§ Task brief: What you return should match every record exactly, with the images removed.

§ Excerpted records:
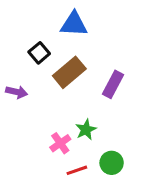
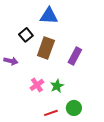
brown rectangle: (69, 72) -> (46, 48), turned -30
pink cross: (60, 143) -> (37, 85), moved

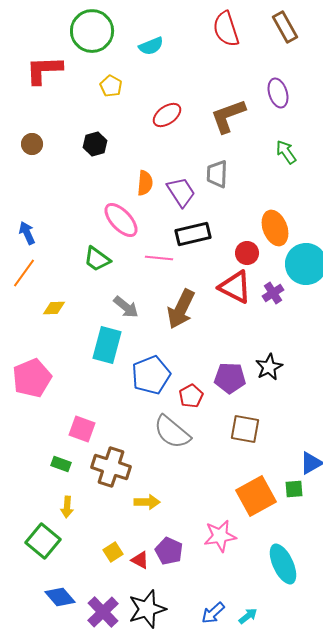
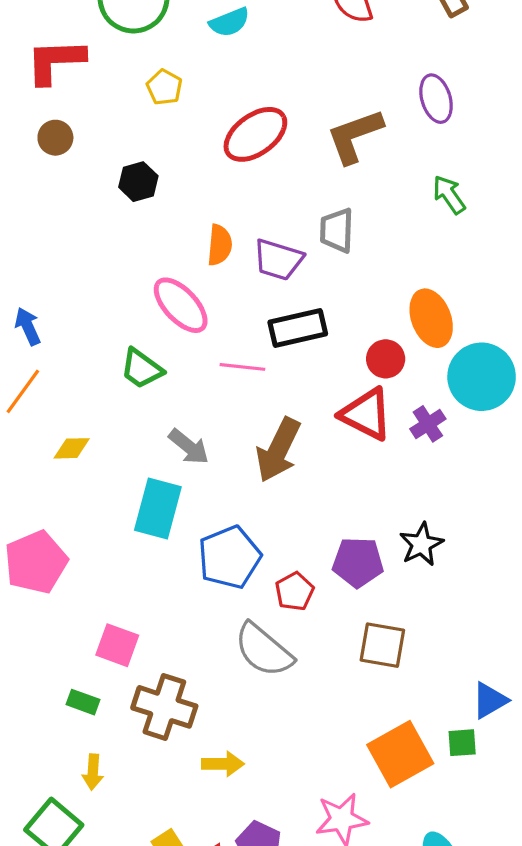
red ellipse: (167, 115) -> (255, 134), size x1.4
brown circle: (32, 144) -> (55, 138), moved
purple trapezoid: (181, 192) -> (278, 260), turned 140

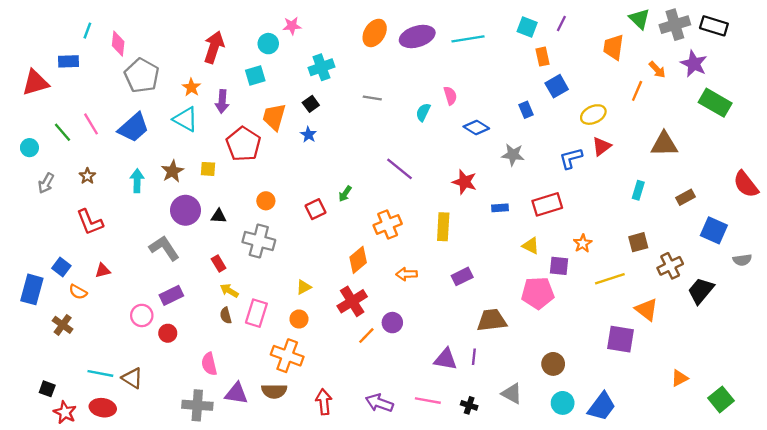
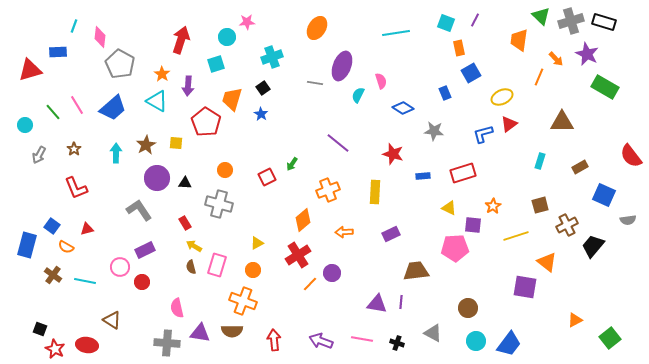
purple ellipse: (417, 37) -> (342, 66), moved, turned -52
cyan line: (100, 373) -> (85, 281), moved

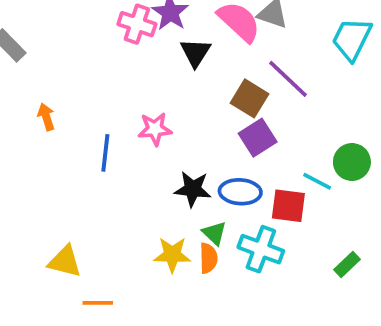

§ Problem solution:
brown rectangle: (69, 72) -> (46, 48), turned -30
pink cross: (60, 143) -> (37, 85), moved

red ellipse: (167, 115) -> (255, 134), size x1.4
brown circle: (32, 144) -> (55, 138), moved
purple trapezoid: (181, 192) -> (278, 260), turned 140

purple ellipse: (417, 37) -> (342, 66), moved, turned -52
cyan line: (100, 373) -> (85, 281), moved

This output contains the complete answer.